> _Material provided_
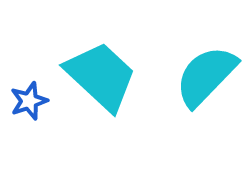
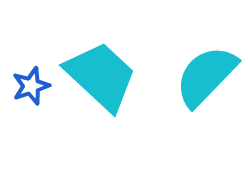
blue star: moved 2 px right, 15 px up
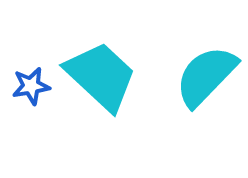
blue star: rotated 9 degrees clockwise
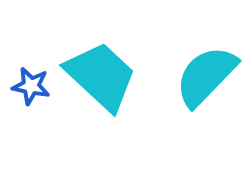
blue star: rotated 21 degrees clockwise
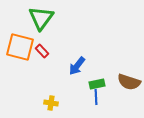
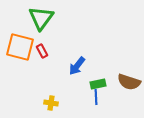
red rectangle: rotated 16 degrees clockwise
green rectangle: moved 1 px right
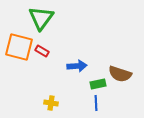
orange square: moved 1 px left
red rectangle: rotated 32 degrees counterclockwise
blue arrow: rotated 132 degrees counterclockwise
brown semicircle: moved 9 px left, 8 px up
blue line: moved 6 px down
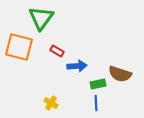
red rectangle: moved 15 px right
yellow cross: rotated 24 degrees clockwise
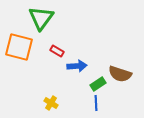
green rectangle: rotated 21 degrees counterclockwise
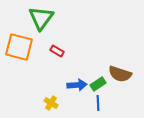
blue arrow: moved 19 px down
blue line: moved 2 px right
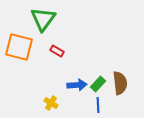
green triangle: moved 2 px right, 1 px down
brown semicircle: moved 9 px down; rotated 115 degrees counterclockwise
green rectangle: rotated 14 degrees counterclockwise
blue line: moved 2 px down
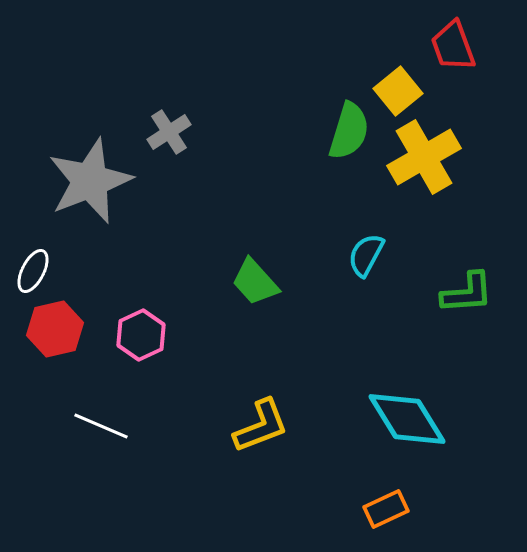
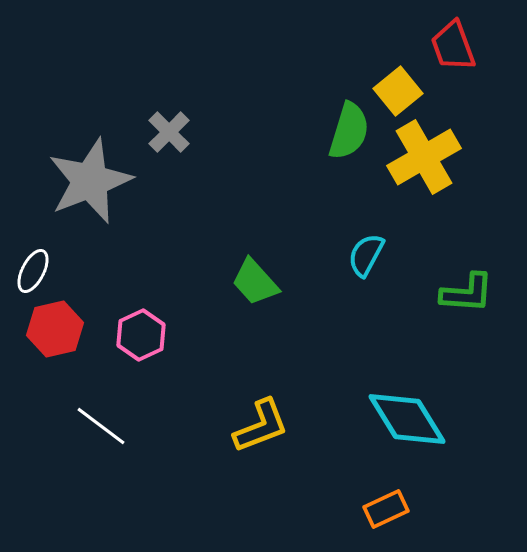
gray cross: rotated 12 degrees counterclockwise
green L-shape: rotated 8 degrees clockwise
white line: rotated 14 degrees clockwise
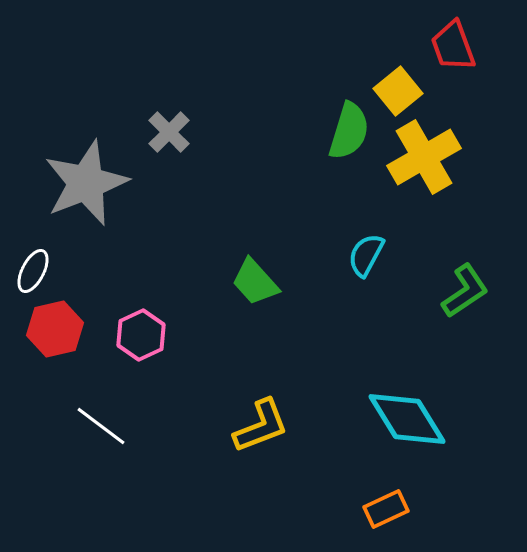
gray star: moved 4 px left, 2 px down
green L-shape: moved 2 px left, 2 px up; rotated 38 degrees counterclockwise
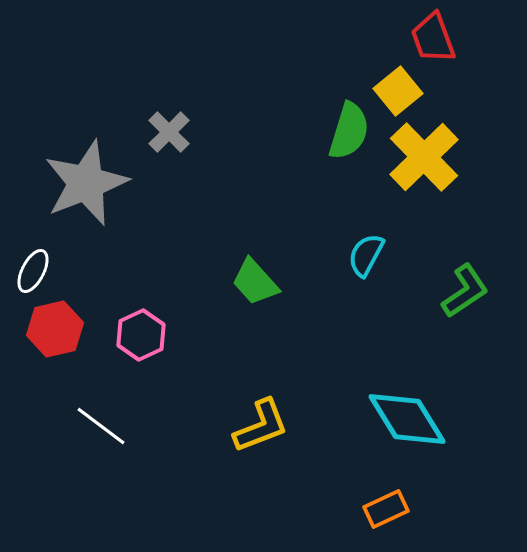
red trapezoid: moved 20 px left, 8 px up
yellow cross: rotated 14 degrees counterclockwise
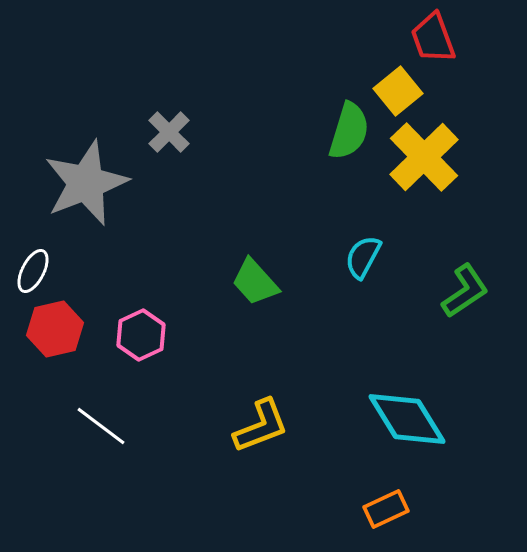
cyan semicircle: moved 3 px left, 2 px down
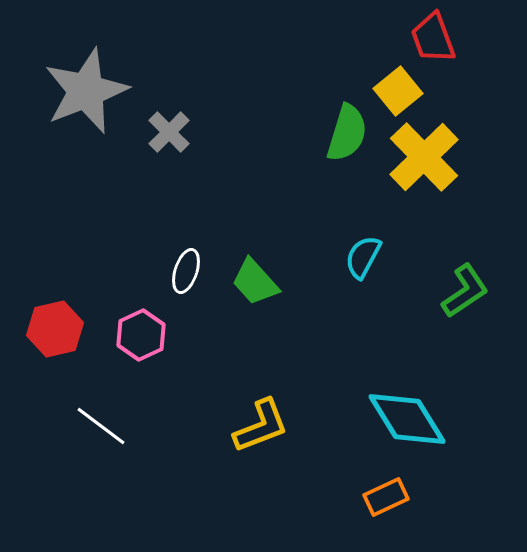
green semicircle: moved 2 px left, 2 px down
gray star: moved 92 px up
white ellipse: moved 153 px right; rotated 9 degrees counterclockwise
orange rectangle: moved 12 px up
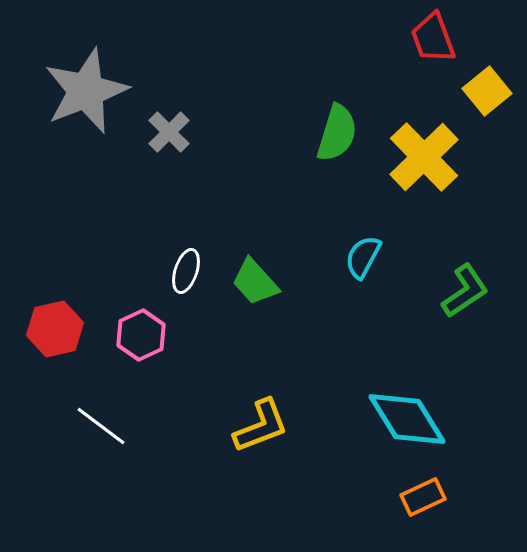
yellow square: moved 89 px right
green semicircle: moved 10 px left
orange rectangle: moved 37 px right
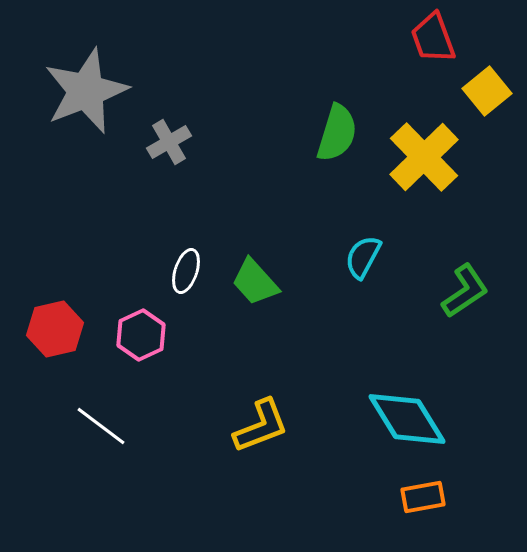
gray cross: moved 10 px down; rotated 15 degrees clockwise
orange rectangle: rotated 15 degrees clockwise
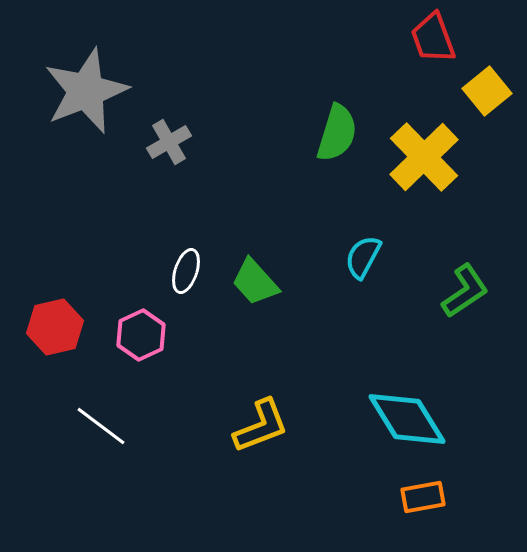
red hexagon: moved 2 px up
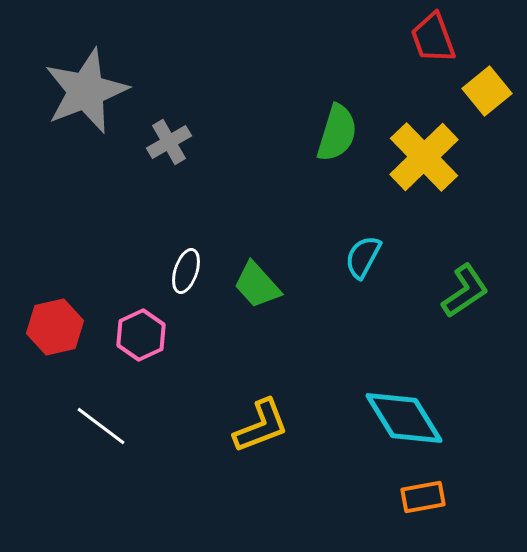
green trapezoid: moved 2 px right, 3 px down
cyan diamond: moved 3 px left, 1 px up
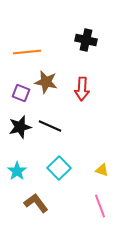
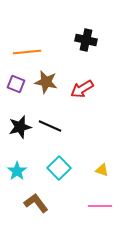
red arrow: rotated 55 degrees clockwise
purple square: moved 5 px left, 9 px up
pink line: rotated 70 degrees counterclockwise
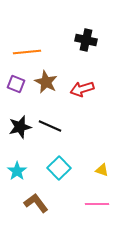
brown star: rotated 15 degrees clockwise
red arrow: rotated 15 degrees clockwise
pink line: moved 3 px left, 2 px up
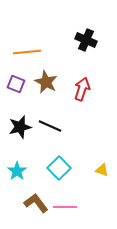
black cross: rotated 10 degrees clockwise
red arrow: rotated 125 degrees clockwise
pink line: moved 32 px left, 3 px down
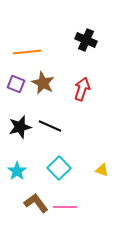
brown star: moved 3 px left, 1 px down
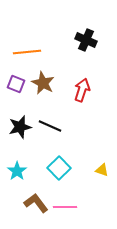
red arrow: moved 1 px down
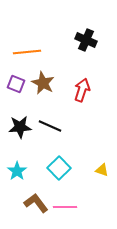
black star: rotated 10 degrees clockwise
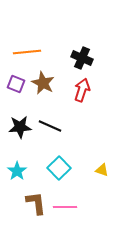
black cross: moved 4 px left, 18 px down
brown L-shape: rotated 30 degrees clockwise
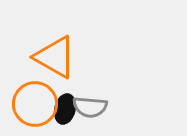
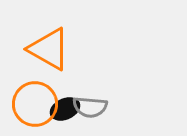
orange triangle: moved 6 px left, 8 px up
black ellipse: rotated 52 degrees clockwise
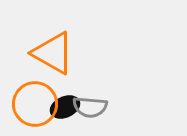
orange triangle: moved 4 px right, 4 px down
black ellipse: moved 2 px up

> _What you are asked to do_
Format the movement and rotation lines from all the entries above as a JSON list of strings, one string per line, omitting blank lines. Leave the pictures out of the list.

> _Task solution_
[
  "blue star: moved 2 px right, 15 px up",
  "blue star: rotated 9 degrees clockwise",
  "blue star: rotated 21 degrees clockwise",
  "red rectangle: rotated 16 degrees clockwise",
  "green rectangle: moved 1 px right",
  "orange square: moved 1 px left",
  "red rectangle: rotated 32 degrees counterclockwise",
  "blue arrow: rotated 132 degrees counterclockwise",
  "brown semicircle: moved 9 px left, 8 px up",
  "blue line: moved 6 px down",
  "red rectangle: moved 15 px right",
  "yellow cross: rotated 24 degrees clockwise",
  "green rectangle: rotated 21 degrees counterclockwise",
  "blue arrow: moved 19 px down",
  "blue line: moved 2 px right",
  "green triangle: moved 2 px right, 1 px down",
  "brown semicircle: moved 9 px down; rotated 115 degrees counterclockwise",
  "green rectangle: rotated 14 degrees counterclockwise",
  "blue line: moved 2 px down",
  "gray cross: rotated 12 degrees counterclockwise",
  "green L-shape: rotated 8 degrees clockwise",
  "white line: rotated 14 degrees clockwise",
  "gray star: moved 4 px left, 2 px down",
  "green L-shape: moved 2 px left, 2 px up; rotated 38 degrees counterclockwise",
  "red trapezoid: moved 20 px left, 8 px up",
  "yellow cross: rotated 14 degrees counterclockwise",
  "cyan semicircle: moved 3 px left, 2 px down",
  "green semicircle: moved 2 px left, 2 px down",
  "gray star: moved 92 px up",
  "white ellipse: moved 153 px right; rotated 9 degrees counterclockwise",
  "orange rectangle: moved 12 px up",
  "yellow square: moved 89 px right",
  "green semicircle: moved 10 px left",
  "orange rectangle: moved 37 px right",
  "gray cross: moved 10 px down; rotated 15 degrees clockwise",
  "orange rectangle: rotated 15 degrees clockwise",
  "red hexagon: moved 2 px up",
  "green trapezoid: moved 2 px right, 3 px down",
  "cyan diamond: moved 3 px left, 1 px up",
  "red arrow: rotated 55 degrees clockwise",
  "purple square: moved 5 px left, 9 px up",
  "pink line: rotated 70 degrees counterclockwise",
  "brown star: rotated 15 degrees clockwise",
  "red arrow: rotated 15 degrees clockwise",
  "pink line: moved 3 px left, 2 px up",
  "black cross: rotated 10 degrees clockwise",
  "red arrow: rotated 125 degrees clockwise",
  "pink line: moved 32 px left, 3 px down",
  "brown star: moved 3 px left, 1 px down",
  "red arrow: moved 1 px down",
  "black star: rotated 10 degrees clockwise",
  "black cross: moved 4 px left, 18 px down",
  "brown L-shape: rotated 30 degrees clockwise",
  "orange triangle: moved 6 px left, 8 px up",
  "black ellipse: rotated 52 degrees clockwise",
  "orange triangle: moved 4 px right, 4 px down",
  "black ellipse: moved 2 px up"
]